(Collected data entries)
----------

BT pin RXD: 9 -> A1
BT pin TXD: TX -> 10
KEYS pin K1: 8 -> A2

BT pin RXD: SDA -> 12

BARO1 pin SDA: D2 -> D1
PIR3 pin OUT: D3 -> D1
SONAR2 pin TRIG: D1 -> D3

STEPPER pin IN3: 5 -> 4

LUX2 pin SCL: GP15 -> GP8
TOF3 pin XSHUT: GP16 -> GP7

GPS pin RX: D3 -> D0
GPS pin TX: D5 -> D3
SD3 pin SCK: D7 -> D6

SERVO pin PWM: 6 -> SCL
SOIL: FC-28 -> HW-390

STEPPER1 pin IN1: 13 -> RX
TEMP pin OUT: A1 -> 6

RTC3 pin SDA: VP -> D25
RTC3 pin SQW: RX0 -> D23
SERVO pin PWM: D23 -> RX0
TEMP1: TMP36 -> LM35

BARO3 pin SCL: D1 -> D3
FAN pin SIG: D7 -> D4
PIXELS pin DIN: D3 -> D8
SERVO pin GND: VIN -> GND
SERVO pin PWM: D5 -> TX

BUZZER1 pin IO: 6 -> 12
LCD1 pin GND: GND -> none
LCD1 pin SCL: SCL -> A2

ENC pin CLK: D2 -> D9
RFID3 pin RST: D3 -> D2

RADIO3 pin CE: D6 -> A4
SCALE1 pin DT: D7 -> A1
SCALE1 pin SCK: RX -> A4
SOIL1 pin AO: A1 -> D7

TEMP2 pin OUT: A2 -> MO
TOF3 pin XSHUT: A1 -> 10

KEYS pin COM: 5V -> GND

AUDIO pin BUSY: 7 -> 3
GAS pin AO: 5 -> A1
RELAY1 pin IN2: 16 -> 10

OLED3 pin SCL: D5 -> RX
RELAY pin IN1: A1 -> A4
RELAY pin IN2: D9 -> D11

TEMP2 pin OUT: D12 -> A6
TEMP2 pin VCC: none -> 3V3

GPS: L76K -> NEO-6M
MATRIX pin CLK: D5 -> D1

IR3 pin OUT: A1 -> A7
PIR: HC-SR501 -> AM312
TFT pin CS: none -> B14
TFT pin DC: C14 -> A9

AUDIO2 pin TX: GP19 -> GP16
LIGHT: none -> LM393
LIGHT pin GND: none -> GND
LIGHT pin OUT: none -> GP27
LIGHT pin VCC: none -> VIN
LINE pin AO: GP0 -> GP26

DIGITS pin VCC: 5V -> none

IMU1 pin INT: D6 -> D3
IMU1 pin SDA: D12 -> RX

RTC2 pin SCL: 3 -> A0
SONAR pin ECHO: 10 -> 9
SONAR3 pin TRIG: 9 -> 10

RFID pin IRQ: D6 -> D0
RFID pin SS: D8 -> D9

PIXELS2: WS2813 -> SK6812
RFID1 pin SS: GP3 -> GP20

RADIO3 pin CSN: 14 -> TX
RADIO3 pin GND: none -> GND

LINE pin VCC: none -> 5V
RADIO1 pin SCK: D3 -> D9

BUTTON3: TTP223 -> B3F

----------

■ Work order:
In the data above, which lines have "none"? Report each of them.

■ Answer below:
LCD1 pin GND: GND -> none
TEMP2 pin VCC: none -> 3V3
TFT pin CS: none -> B14
LIGHT: none -> LM393
LIGHT pin GND: none -> GND
LIGHT pin OUT: none -> GP27
LIGHT pin VCC: none -> VIN
DIGITS pin VCC: 5V -> none
RADIO3 pin GND: none -> GND
LINE pin VCC: none -> 5V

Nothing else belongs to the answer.